* Work request
Below is a block of records; repeat each one exactly.
Records to process START
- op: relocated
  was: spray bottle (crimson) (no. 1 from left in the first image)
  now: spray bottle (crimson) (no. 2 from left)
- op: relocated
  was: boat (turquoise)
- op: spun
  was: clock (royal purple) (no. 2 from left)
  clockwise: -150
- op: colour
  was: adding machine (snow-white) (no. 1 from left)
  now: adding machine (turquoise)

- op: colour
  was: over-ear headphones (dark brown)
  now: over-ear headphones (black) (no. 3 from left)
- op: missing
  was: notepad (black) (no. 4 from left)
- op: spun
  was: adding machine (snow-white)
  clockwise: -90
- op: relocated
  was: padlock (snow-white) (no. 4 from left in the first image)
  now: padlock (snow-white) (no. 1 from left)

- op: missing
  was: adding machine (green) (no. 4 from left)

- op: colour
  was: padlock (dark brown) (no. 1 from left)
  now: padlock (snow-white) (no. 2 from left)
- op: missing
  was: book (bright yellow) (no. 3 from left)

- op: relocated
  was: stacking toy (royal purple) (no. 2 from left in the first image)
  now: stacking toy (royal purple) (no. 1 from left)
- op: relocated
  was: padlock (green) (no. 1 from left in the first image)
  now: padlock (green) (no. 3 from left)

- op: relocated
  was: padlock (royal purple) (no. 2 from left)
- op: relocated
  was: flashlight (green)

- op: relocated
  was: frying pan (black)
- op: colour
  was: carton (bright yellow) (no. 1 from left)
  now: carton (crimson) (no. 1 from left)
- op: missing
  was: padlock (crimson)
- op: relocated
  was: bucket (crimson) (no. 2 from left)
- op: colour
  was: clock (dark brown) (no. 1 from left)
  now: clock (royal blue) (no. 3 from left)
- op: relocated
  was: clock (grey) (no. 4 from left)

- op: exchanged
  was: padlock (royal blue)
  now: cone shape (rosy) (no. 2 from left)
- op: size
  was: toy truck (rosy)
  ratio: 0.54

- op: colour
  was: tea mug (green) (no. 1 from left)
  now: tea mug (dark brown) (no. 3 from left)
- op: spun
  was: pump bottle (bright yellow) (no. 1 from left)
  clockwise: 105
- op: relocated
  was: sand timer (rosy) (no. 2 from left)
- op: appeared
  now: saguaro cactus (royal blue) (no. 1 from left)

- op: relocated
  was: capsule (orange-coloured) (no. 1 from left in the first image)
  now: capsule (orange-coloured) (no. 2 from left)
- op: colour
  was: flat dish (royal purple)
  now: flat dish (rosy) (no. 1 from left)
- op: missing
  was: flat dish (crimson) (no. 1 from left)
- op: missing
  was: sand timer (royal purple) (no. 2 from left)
Records to process END
* Output
- op: relocated
  was: spray bottle (crimson) (no. 1 from left in the first image)
  now: spray bottle (crimson) (no. 2 from left)
- op: relocated
  was: boat (turquoise)
- op: spun
  was: clock (royal purple) (no. 2 from left)
  clockwise: -150
- op: colour
  was: adding machine (snow-white) (no. 1 from left)
  now: adding machine (turquoise)

- op: colour
  was: over-ear headphones (dark brown)
  now: over-ear headphones (black) (no. 3 from left)
- op: missing
  was: notepad (black) (no. 4 from left)
- op: spun
  was: adding machine (snow-white)
  clockwise: -90
- op: relocated
  was: padlock (snow-white) (no. 4 from left in the first image)
  now: padlock (snow-white) (no. 1 from left)

- op: missing
  was: adding machine (green) (no. 4 from left)

- op: colour
  was: padlock (dark brown) (no. 1 from left)
  now: padlock (snow-white) (no. 2 from left)
- op: missing
  was: book (bright yellow) (no. 3 from left)

- op: relocated
  was: stacking toy (royal purple) (no. 2 from left in the first image)
  now: stacking toy (royal purple) (no. 1 from left)
- op: relocated
  was: padlock (green) (no. 1 from left in the first image)
  now: padlock (green) (no. 3 from left)

- op: relocated
  was: padlock (royal purple) (no. 2 from left)
- op: relocated
  was: flashlight (green)

- op: relocated
  was: frying pan (black)
- op: colour
  was: carton (bright yellow) (no. 1 from left)
  now: carton (crimson) (no. 1 from left)
- op: missing
  was: padlock (crimson)
- op: relocated
  was: bucket (crimson) (no. 2 from left)
- op: colour
  was: clock (dark brown) (no. 1 from left)
  now: clock (royal blue) (no. 3 from left)
- op: relocated
  was: clock (grey) (no. 4 from left)

- op: exchanged
  was: padlock (royal blue)
  now: cone shape (rosy) (no. 2 from left)
- op: size
  was: toy truck (rosy)
  ratio: 0.54

- op: colour
  was: tea mug (green) (no. 1 from left)
  now: tea mug (dark brown) (no. 3 from left)
- op: spun
  was: pump bottle (bright yellow) (no. 1 from left)
  clockwise: 105
- op: relocated
  was: sand timer (rosy) (no. 2 from left)
- op: appeared
  now: saguaro cactus (royal blue) (no. 1 from left)

- op: relocated
  was: capsule (orange-coloured) (no. 1 from left in the first image)
  now: capsule (orange-coloured) (no. 2 from left)
- op: colour
  was: flat dish (royal purple)
  now: flat dish (rosy) (no. 1 from left)
- op: missing
  was: flat dish (crimson) (no. 1 from left)
- op: missing
  was: sand timer (royal purple) (no. 2 from left)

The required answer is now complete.